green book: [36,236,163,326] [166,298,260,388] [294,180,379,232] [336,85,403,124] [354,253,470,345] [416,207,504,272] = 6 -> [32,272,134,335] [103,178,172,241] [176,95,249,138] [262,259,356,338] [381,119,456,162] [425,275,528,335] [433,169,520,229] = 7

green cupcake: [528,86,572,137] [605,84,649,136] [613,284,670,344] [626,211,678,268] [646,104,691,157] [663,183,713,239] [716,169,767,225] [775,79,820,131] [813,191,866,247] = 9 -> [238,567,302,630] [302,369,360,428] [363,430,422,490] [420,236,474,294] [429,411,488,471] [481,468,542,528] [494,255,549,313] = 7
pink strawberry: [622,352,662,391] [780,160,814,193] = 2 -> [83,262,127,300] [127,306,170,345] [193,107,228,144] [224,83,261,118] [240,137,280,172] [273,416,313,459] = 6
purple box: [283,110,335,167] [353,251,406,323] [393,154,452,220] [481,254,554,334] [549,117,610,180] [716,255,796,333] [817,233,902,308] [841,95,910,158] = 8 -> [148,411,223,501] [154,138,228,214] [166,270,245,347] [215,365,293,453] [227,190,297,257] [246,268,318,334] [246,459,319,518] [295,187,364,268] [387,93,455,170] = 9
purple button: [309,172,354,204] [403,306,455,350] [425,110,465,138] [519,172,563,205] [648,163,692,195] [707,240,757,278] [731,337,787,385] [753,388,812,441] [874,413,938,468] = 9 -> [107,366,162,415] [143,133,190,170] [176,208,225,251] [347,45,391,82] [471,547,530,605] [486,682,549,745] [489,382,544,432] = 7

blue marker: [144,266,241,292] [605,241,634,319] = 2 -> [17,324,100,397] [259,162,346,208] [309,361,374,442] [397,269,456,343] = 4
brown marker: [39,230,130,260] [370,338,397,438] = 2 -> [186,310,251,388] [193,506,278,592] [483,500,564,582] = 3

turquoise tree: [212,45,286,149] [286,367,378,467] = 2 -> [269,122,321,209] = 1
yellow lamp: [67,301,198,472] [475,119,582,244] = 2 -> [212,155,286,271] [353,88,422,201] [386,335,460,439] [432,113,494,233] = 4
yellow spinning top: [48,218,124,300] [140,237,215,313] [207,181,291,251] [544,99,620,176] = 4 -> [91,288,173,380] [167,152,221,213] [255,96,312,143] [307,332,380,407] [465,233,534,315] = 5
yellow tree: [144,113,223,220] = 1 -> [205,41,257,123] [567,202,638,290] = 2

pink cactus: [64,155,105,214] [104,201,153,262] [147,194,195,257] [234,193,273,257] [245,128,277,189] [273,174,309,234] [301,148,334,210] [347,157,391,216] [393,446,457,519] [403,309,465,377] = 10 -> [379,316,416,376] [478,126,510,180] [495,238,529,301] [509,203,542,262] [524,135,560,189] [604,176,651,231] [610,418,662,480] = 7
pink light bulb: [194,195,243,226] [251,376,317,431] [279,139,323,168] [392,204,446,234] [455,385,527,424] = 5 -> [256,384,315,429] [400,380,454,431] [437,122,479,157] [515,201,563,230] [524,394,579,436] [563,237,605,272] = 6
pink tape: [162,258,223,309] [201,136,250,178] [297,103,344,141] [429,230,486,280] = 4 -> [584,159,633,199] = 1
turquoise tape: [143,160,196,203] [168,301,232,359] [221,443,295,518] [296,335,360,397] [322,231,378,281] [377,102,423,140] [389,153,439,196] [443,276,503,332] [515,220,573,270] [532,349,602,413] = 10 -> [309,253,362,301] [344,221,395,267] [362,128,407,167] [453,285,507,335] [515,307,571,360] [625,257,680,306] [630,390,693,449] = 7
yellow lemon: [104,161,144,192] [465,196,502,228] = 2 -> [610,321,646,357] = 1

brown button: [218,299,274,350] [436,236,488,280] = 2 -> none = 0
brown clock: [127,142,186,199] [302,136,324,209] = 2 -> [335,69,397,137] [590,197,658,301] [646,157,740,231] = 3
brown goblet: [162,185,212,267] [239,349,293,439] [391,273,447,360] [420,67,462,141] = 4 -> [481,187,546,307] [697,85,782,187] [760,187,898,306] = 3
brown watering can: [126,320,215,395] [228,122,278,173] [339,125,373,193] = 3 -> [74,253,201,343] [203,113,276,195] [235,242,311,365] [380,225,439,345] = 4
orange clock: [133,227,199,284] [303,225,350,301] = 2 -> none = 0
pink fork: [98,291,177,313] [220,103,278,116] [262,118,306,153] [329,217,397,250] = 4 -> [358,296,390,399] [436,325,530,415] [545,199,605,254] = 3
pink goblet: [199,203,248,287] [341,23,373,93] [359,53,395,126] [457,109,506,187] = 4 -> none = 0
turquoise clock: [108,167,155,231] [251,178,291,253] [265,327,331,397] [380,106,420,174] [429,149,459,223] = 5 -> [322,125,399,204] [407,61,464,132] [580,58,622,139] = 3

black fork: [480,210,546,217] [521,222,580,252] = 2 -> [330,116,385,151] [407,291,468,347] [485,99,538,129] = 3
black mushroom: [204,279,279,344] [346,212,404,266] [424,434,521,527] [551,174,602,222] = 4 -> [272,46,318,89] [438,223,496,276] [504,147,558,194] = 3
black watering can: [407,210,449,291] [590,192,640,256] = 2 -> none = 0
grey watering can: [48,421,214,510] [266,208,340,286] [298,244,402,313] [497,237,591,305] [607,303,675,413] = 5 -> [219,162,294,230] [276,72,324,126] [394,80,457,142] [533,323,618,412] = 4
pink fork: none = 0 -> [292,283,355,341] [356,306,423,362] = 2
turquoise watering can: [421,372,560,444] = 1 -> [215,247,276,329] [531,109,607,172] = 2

☆ ☆ ☆

Problem to solve -> Could you retype exactly the lines above, starting at the line that contains "pink goblet: [199,203,248,287]" and ending at the line that contains "black fork: [480,210,546,217]", and nothing more?

Exercise output ->
pink goblet: [199,203,248,287] [341,23,373,93] [359,53,395,126] [457,109,506,187] = 4 -> none = 0
turquoise clock: [108,167,155,231] [251,178,291,253] [265,327,331,397] [380,106,420,174] [429,149,459,223] = 5 -> [322,125,399,204] [407,61,464,132] [580,58,622,139] = 3

black fork: [480,210,546,217] [521,222,580,252] = 2 -> [330,116,385,151] [407,291,468,347] [485,99,538,129] = 3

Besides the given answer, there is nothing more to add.